▶ [MATERIAL SUPPLIED]:

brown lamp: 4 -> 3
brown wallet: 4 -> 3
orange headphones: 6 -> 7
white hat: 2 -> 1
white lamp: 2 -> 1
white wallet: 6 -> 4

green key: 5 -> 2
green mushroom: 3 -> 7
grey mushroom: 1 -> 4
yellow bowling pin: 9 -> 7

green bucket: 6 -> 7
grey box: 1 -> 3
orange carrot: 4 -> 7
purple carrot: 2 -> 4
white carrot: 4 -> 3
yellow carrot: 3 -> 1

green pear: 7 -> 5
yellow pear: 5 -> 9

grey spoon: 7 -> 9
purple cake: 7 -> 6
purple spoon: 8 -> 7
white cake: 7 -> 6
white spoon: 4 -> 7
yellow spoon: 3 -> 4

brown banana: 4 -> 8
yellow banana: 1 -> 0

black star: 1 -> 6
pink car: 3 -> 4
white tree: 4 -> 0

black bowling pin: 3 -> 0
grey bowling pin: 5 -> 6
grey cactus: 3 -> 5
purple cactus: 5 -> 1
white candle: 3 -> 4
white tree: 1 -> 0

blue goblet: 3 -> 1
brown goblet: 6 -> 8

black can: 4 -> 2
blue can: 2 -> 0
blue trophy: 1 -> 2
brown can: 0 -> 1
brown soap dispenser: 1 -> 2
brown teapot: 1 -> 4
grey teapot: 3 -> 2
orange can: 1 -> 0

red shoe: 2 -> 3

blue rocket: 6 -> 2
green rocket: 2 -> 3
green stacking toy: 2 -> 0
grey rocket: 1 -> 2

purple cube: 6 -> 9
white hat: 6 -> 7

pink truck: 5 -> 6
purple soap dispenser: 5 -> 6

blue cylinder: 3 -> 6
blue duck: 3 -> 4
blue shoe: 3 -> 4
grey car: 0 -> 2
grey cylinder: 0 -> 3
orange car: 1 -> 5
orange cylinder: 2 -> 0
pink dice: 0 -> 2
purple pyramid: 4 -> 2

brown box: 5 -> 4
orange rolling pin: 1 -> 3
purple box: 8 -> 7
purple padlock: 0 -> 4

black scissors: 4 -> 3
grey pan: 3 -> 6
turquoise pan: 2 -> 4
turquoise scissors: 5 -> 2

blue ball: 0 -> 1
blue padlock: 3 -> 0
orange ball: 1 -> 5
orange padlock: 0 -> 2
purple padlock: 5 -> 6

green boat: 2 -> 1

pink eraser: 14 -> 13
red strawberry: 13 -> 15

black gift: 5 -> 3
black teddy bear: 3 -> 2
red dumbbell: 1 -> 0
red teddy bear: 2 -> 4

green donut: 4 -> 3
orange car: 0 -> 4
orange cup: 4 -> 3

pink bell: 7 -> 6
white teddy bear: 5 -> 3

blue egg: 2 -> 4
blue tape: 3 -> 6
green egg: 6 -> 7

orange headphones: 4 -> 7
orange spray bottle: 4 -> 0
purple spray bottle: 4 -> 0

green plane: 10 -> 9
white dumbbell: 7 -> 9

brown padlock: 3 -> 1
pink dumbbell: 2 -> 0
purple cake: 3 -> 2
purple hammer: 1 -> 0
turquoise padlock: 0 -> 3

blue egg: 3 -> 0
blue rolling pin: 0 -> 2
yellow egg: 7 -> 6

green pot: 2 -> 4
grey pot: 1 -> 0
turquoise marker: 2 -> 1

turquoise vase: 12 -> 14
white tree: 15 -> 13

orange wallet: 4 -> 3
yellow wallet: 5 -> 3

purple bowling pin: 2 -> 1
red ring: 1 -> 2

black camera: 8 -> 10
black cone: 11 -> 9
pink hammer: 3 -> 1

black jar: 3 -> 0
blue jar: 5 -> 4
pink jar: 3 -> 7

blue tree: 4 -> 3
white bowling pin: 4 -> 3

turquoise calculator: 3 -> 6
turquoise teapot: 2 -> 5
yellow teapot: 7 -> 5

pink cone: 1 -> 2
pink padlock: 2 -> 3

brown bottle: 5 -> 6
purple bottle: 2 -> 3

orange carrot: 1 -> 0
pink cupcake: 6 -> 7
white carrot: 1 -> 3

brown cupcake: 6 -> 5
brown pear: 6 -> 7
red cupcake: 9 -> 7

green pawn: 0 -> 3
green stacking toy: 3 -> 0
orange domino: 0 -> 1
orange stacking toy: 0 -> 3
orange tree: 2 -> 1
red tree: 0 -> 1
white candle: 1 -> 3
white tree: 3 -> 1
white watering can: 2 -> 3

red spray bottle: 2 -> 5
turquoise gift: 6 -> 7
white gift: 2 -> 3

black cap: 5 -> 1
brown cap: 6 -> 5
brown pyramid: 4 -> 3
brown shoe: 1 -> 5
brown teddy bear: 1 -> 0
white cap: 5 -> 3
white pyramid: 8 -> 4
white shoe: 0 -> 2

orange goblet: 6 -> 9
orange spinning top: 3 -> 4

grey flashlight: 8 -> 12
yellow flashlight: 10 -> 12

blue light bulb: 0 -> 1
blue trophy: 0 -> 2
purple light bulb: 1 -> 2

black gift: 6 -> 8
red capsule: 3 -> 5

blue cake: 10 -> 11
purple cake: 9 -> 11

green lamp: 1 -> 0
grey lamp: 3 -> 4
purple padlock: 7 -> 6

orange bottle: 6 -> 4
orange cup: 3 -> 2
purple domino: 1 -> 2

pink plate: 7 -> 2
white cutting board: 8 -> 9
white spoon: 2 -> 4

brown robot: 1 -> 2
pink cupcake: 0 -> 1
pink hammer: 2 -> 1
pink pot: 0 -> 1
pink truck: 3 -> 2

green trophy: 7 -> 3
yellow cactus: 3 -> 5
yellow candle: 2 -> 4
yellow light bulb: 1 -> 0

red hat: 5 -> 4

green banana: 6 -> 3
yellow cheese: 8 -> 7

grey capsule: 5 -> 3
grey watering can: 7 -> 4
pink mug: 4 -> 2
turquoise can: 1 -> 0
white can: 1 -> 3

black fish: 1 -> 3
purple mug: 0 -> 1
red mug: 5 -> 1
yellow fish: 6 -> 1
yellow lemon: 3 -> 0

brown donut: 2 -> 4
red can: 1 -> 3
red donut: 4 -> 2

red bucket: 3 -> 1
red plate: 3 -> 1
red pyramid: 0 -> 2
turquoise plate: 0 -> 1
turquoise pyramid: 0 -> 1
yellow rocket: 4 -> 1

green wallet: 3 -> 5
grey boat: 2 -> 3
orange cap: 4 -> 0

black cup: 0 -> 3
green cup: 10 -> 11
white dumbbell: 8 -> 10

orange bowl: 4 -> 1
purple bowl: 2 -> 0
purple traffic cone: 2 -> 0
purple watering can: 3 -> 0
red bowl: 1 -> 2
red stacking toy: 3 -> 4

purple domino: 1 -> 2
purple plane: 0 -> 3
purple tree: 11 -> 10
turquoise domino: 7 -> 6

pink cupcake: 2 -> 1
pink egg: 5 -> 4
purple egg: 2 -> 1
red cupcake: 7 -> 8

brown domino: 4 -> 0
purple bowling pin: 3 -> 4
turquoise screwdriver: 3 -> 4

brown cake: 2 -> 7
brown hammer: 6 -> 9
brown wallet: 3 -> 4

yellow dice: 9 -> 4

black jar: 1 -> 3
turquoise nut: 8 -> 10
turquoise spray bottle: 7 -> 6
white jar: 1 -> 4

▶ [EXERCISE AIM]:
Whenever a line of the listing above holds the word "domino", copy that line.

▶ [RESULT OF THE EXERCISE]:
orange domino: 0 -> 1
purple domino: 1 -> 2
purple domino: 1 -> 2
turquoise domino: 7 -> 6
brown domino: 4 -> 0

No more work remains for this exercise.